[MATERIAL FOR THE TASK]:

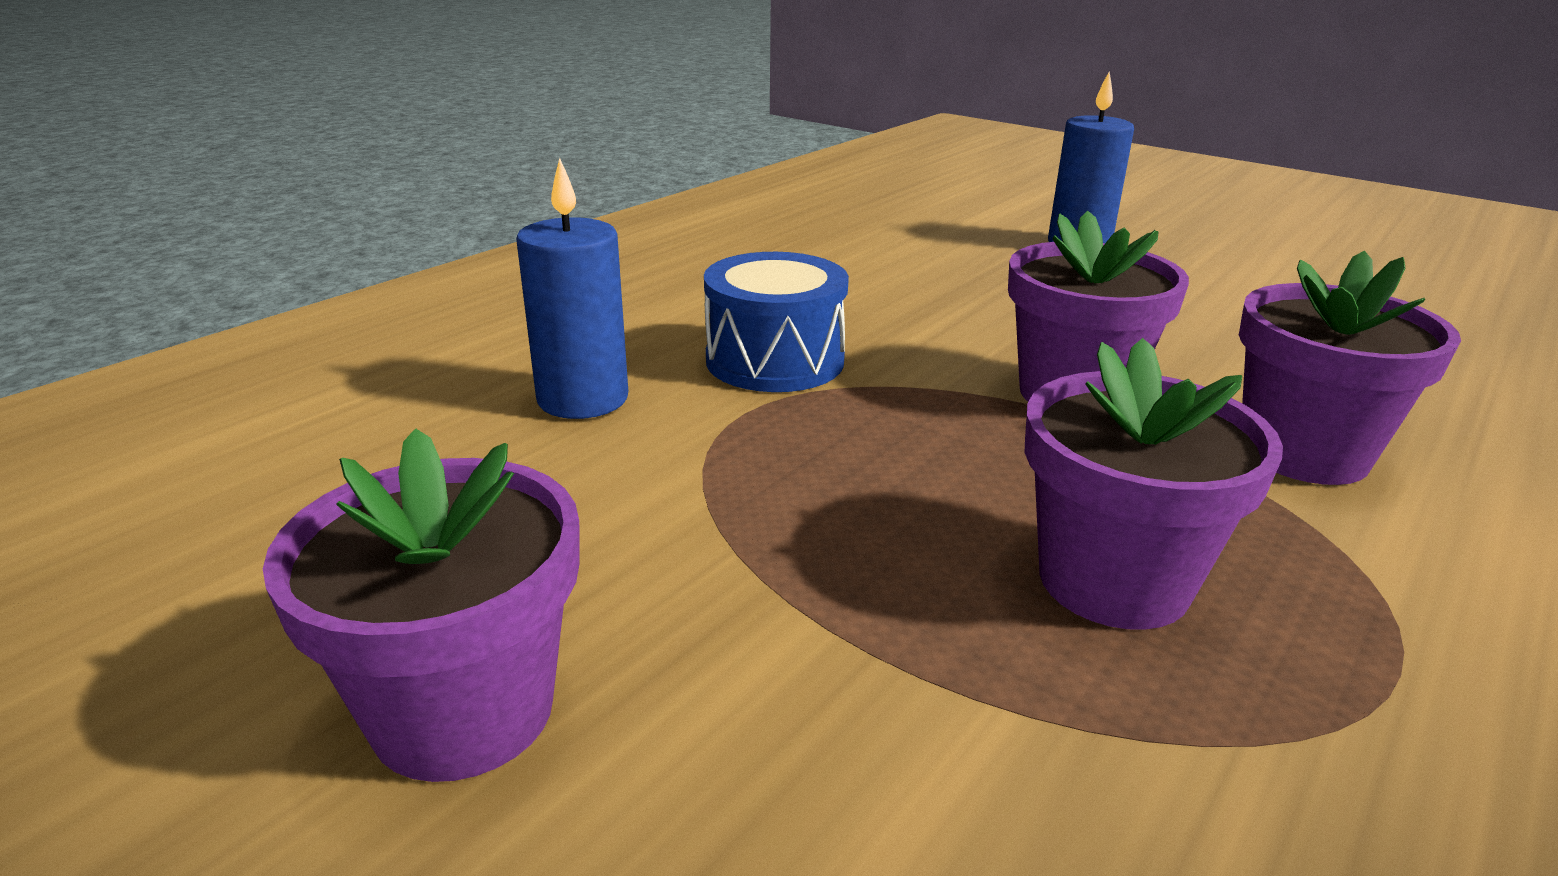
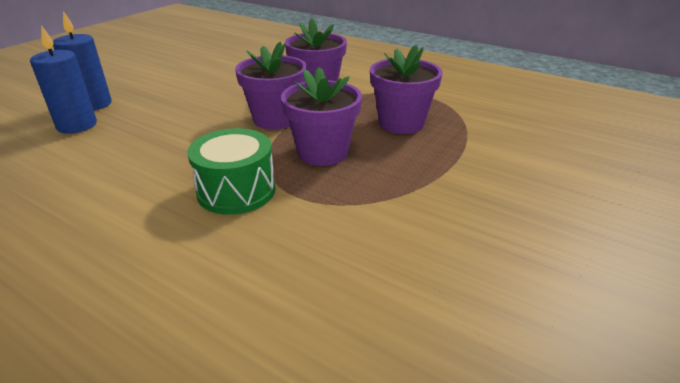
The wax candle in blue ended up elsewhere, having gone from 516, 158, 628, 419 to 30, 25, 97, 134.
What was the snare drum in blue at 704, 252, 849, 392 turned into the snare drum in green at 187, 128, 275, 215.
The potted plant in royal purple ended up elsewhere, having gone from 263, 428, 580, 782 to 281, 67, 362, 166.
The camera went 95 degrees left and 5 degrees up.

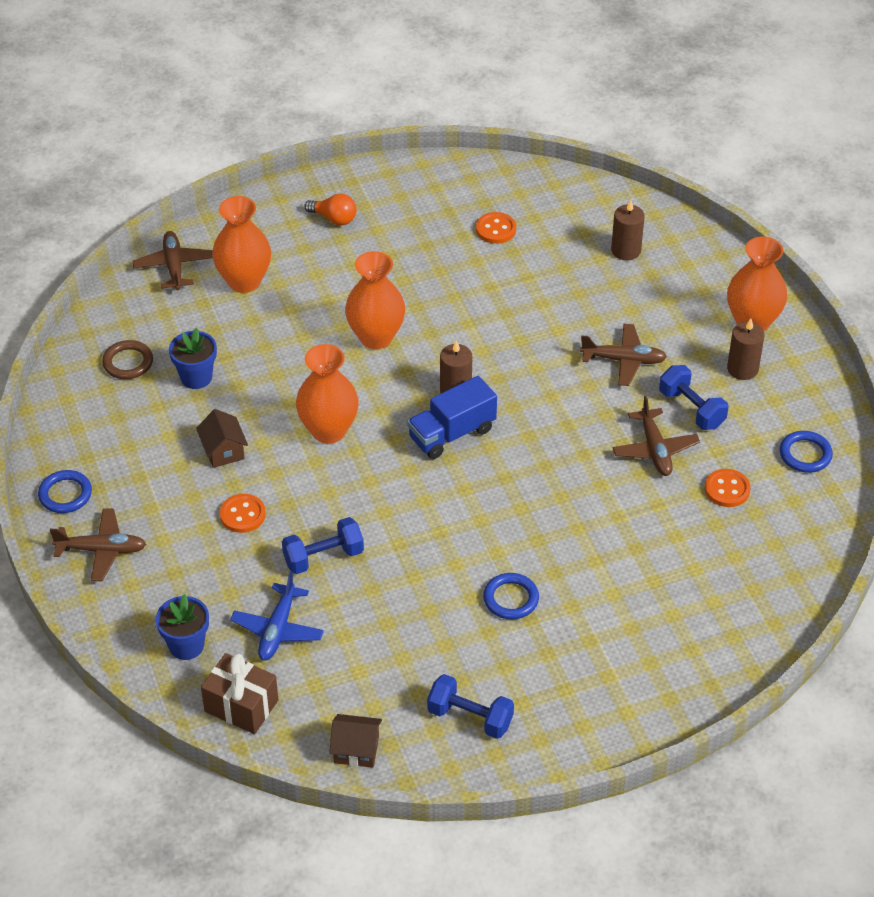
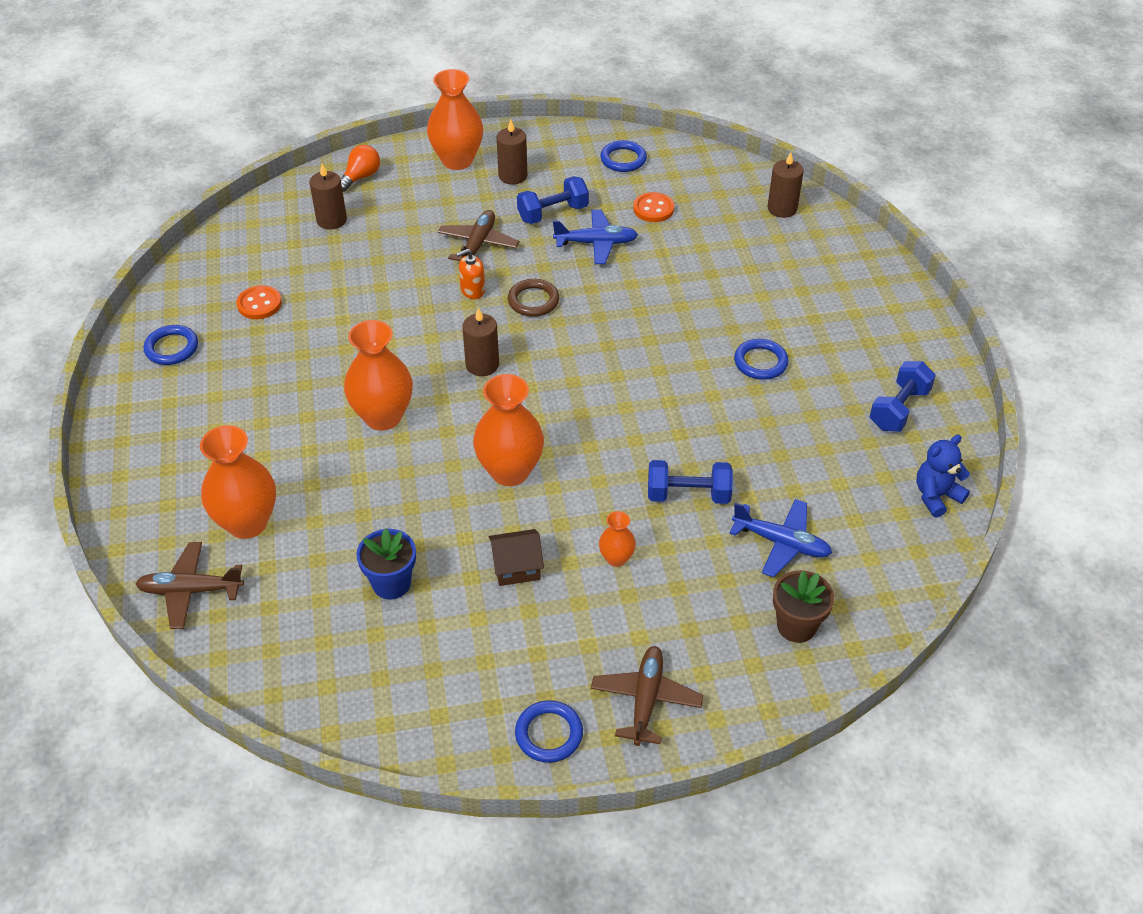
The second view gained the hoop in blue at 144, 325, 198, 365.
The lightbulb in bright orange ended up elsewhere, having gone from 304, 193, 357, 226 to 341, 145, 380, 192.
The second view gained the soap pump in bright orange at 456, 249, 485, 299.
The hoop in dark brown ended up elsewhere, having gone from 102, 340, 153, 379 to 508, 279, 559, 317.
What was the plane in dark brown at 612, 396, 700, 476 turned into the plane in blue at 553, 210, 638, 264.
Where the sewing button in bright orange stood at 220, 494, 266, 533, the flower vase in bright orange came to stand at 599, 511, 636, 567.
The hand weight in blue at 282, 517, 364, 574 ended up facing another way, 75 degrees counterclockwise from before.
The second view gained the wax candle in dark brown at 768, 152, 804, 218.
What was the potted plant in blue at 156, 594, 209, 660 turned into the potted plant in dark brown at 773, 570, 834, 643.
Where the toy house in dark brown stood at 329, 714, 382, 768, the teddy bear in blue came to stand at 916, 434, 970, 518.
The second view lost the present in dark brown at 201, 653, 278, 734.
The second view lost the truck in blue at 407, 376, 497, 459.
The camera went 80 degrees left and 0 degrees up.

[WHAT TO PRODUCE]: Give back every record exactly, dropping its pictures.

[SOLUTION]:
The wax candle in blue ended up elsewhere, having gone from 516, 158, 628, 419 to 30, 25, 97, 134.
What was the snare drum in blue at 704, 252, 849, 392 turned into the snare drum in green at 187, 128, 275, 215.
The potted plant in royal purple ended up elsewhere, having gone from 263, 428, 580, 782 to 281, 67, 362, 166.
The camera went 95 degrees left and 5 degrees up.

The second view gained the hoop in blue at 144, 325, 198, 365.
The lightbulb in bright orange ended up elsewhere, having gone from 304, 193, 357, 226 to 341, 145, 380, 192.
The second view gained the soap pump in bright orange at 456, 249, 485, 299.
The hoop in dark brown ended up elsewhere, having gone from 102, 340, 153, 379 to 508, 279, 559, 317.
What was the plane in dark brown at 612, 396, 700, 476 turned into the plane in blue at 553, 210, 638, 264.
Where the sewing button in bright orange stood at 220, 494, 266, 533, the flower vase in bright orange came to stand at 599, 511, 636, 567.
The hand weight in blue at 282, 517, 364, 574 ended up facing another way, 75 degrees counterclockwise from before.
The second view gained the wax candle in dark brown at 768, 152, 804, 218.
What was the potted plant in blue at 156, 594, 209, 660 turned into the potted plant in dark brown at 773, 570, 834, 643.
Where the toy house in dark brown stood at 329, 714, 382, 768, the teddy bear in blue came to stand at 916, 434, 970, 518.
The second view lost the present in dark brown at 201, 653, 278, 734.
The second view lost the truck in blue at 407, 376, 497, 459.
The camera went 80 degrees left and 0 degrees up.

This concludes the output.